GIVEN DATA:
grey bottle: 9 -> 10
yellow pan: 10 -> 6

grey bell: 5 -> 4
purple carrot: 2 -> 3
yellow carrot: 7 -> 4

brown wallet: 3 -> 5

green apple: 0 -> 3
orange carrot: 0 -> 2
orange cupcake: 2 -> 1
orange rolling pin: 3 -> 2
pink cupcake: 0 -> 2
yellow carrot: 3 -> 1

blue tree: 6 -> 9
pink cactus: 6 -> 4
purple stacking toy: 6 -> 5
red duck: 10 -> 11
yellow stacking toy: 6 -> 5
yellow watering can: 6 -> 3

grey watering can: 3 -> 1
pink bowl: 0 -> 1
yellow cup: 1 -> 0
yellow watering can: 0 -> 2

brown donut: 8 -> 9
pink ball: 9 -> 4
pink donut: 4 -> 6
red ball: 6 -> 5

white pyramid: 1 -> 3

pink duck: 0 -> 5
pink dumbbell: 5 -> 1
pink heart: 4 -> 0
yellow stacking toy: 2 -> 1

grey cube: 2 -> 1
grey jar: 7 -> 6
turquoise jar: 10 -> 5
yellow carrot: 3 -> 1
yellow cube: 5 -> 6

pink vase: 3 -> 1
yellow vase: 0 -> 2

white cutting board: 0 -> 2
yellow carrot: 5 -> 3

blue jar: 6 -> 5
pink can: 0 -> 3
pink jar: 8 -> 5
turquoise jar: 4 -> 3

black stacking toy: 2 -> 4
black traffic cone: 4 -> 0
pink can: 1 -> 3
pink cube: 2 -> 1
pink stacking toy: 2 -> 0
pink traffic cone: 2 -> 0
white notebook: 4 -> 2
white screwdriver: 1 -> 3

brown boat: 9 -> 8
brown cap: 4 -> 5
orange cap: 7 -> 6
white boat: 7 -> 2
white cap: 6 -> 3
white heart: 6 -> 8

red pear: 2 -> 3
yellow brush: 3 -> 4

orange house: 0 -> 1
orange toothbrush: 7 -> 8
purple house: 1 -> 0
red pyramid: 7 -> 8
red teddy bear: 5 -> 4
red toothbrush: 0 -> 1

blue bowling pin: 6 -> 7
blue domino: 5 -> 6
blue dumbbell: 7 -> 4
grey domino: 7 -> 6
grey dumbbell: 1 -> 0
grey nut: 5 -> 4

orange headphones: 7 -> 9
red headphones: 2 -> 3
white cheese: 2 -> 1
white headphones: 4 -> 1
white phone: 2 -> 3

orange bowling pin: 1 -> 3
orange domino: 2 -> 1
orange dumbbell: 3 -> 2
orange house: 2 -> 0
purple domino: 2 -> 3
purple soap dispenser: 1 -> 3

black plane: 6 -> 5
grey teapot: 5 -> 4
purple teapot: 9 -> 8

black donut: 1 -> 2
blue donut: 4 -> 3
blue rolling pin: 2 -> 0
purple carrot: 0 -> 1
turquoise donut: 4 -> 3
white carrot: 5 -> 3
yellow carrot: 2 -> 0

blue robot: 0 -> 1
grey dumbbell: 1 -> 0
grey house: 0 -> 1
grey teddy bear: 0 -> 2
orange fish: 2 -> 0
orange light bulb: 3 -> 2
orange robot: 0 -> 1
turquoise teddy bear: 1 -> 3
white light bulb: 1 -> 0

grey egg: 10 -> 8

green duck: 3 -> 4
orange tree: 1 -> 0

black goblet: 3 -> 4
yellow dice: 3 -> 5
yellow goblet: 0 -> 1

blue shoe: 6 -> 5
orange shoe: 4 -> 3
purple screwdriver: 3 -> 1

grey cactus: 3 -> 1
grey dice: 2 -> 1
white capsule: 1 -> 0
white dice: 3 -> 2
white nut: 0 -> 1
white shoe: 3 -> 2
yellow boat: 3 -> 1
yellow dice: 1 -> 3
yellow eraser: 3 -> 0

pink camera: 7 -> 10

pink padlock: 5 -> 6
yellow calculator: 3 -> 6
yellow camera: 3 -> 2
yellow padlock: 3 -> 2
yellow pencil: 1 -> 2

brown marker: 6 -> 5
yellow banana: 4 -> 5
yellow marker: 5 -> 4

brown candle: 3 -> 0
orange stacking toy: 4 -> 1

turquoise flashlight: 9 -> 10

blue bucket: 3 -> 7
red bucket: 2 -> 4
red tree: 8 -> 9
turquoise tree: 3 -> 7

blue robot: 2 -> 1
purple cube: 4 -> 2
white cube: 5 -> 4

WORK REQUIRED:
Nothing but the lines from the one with "purple screwdriver: 3 -> 1" through the last line of the data should appear; print them exactly.

SOLVED PROBLEM:
purple screwdriver: 3 -> 1

grey cactus: 3 -> 1
grey dice: 2 -> 1
white capsule: 1 -> 0
white dice: 3 -> 2
white nut: 0 -> 1
white shoe: 3 -> 2
yellow boat: 3 -> 1
yellow dice: 1 -> 3
yellow eraser: 3 -> 0

pink camera: 7 -> 10

pink padlock: 5 -> 6
yellow calculator: 3 -> 6
yellow camera: 3 -> 2
yellow padlock: 3 -> 2
yellow pencil: 1 -> 2

brown marker: 6 -> 5
yellow banana: 4 -> 5
yellow marker: 5 -> 4

brown candle: 3 -> 0
orange stacking toy: 4 -> 1

turquoise flashlight: 9 -> 10

blue bucket: 3 -> 7
red bucket: 2 -> 4
red tree: 8 -> 9
turquoise tree: 3 -> 7

blue robot: 2 -> 1
purple cube: 4 -> 2
white cube: 5 -> 4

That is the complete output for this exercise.